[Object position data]

+===+

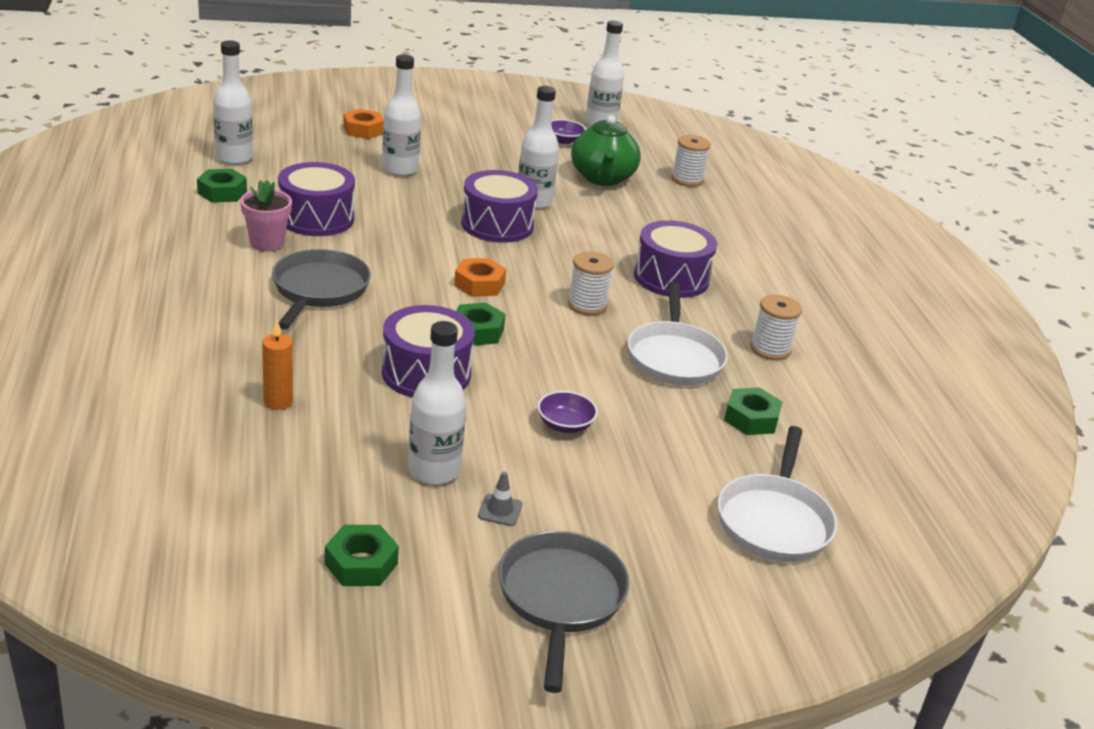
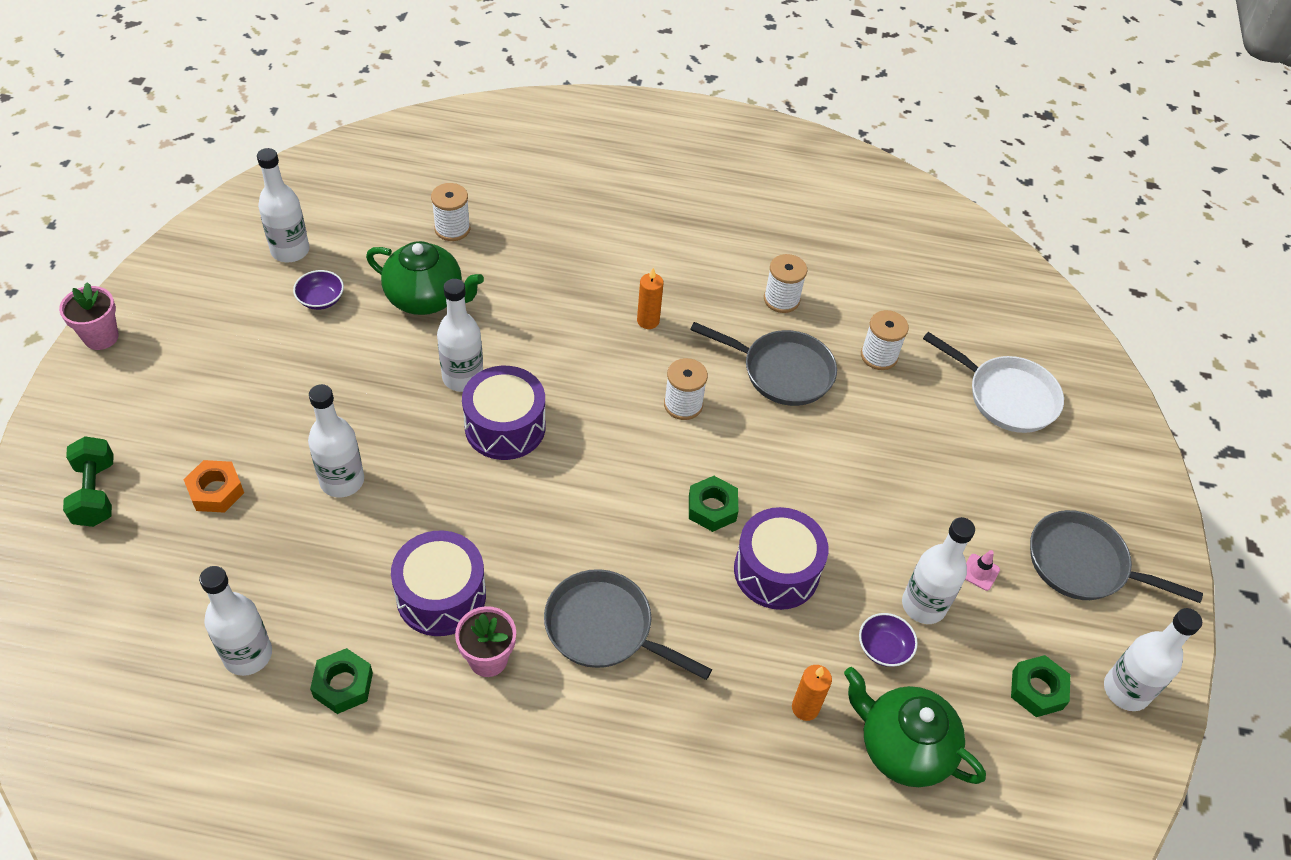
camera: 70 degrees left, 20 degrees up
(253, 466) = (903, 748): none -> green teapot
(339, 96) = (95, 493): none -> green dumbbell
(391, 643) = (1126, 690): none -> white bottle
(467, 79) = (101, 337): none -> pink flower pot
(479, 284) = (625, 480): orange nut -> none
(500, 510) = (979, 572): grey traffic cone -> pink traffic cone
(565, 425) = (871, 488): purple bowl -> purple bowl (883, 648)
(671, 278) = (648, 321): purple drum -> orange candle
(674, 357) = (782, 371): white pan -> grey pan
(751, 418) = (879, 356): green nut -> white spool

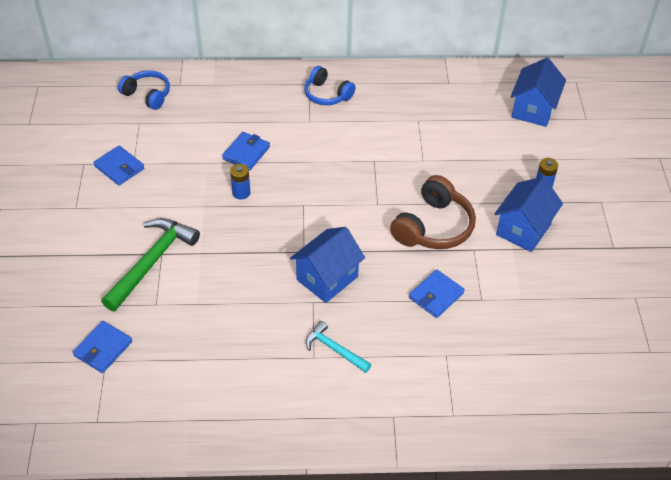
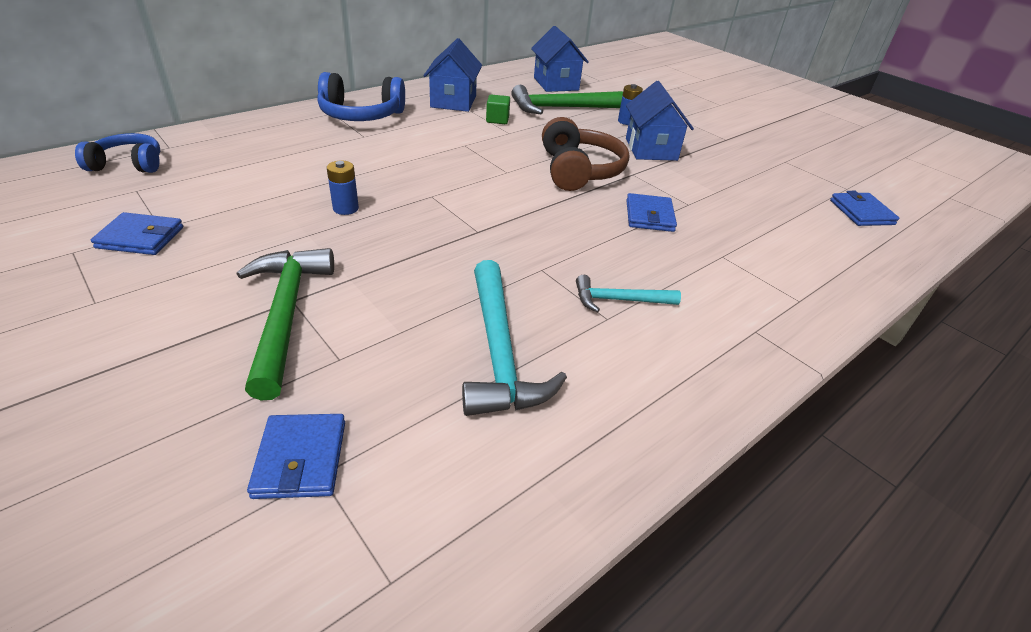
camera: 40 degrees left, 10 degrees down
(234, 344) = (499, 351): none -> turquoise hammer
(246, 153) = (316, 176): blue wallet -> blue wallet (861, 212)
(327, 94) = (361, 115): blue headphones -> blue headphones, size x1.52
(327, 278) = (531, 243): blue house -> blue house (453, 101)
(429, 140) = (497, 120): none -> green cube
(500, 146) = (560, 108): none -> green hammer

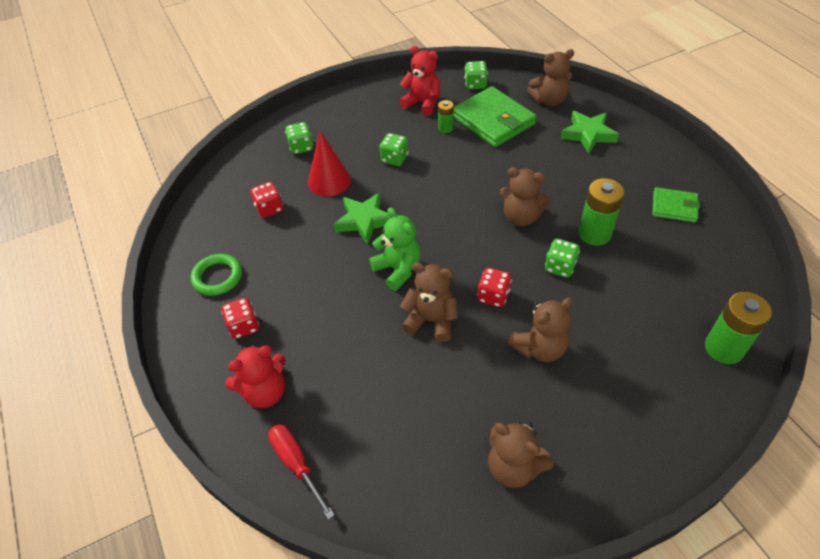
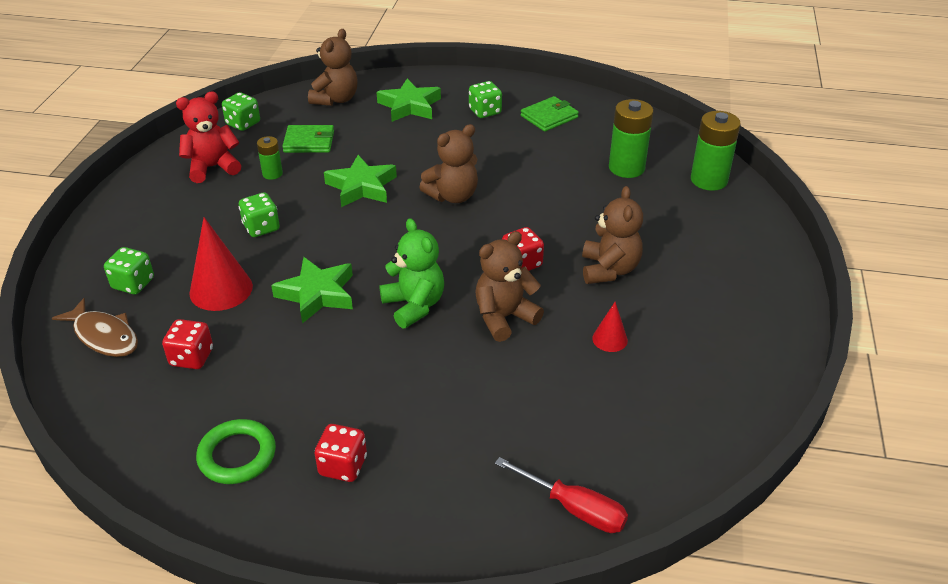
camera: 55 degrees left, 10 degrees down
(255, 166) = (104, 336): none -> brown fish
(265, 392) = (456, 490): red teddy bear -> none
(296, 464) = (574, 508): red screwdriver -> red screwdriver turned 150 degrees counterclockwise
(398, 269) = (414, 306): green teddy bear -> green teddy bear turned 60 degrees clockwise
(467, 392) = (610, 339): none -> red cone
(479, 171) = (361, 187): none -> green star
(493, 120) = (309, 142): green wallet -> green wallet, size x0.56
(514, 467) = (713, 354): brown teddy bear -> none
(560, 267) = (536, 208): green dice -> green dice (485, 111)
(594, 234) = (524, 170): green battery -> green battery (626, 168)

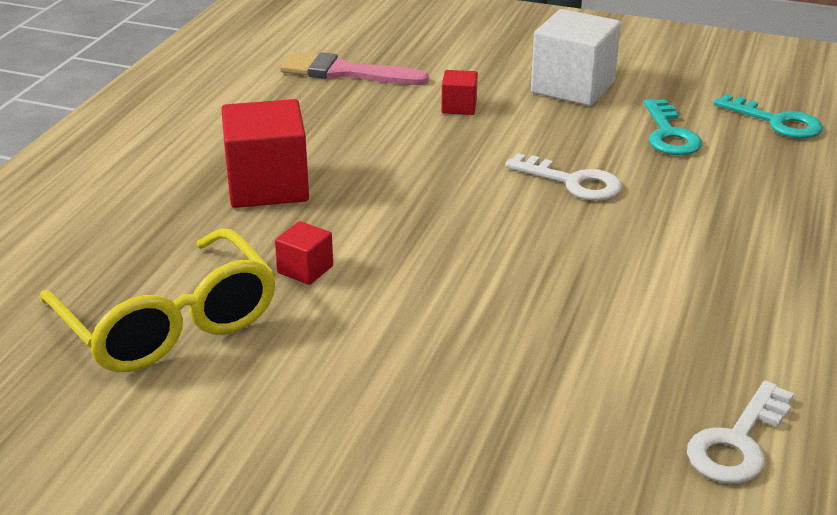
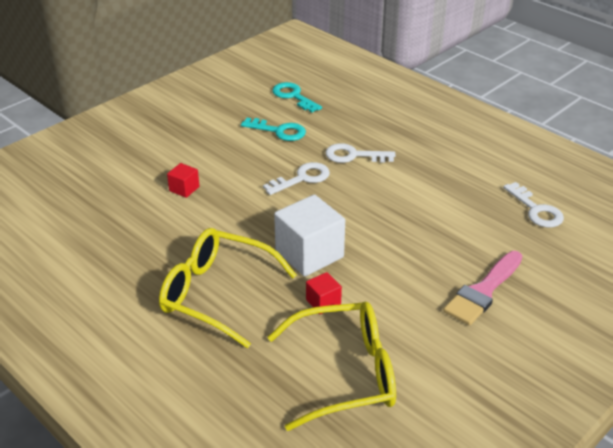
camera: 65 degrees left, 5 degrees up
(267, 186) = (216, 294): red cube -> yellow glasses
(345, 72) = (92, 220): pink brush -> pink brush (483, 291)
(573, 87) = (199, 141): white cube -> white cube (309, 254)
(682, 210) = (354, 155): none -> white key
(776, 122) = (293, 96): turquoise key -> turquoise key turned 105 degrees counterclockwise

+===+

Going through the entries above, show each line that contains "purple".

# Solution to this exercise:
(565, 425) = (871, 488): purple bowl -> purple bowl (883, 648)
(671, 278) = (648, 321): purple drum -> orange candle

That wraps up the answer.